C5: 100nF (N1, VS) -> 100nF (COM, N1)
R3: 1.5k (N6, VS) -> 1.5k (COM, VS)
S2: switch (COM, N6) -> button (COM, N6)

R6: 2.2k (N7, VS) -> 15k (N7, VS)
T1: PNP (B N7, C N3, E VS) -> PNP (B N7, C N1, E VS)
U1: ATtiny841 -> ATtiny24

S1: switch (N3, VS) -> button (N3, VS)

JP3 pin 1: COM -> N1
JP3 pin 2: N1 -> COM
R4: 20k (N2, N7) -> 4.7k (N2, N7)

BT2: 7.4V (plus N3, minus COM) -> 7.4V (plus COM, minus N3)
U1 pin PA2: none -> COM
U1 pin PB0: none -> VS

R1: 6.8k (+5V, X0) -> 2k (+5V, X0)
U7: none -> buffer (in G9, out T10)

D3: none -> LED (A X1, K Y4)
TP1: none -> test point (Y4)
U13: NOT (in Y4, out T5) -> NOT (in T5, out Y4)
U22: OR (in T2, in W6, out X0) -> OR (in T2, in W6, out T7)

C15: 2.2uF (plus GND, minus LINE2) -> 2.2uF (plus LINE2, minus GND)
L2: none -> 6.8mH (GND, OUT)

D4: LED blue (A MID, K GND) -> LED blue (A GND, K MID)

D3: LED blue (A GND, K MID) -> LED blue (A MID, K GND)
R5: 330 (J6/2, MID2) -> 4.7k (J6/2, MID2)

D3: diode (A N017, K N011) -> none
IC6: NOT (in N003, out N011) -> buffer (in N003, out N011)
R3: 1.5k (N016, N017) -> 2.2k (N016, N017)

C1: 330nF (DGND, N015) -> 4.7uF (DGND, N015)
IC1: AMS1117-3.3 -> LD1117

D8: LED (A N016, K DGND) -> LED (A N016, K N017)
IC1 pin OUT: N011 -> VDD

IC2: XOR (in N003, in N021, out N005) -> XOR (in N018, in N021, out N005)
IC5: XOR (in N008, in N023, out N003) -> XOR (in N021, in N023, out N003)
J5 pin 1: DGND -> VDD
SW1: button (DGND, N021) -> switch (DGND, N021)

· · · · ·

When a line in the listing includes the word "plus", report that line in full.

_TASK RESULT_
BT2: 7.4V (plus N3, minus COM) -> 7.4V (plus COM, minus N3)
C15: 2.2uF (plus GND, minus LINE2) -> 2.2uF (plus LINE2, minus GND)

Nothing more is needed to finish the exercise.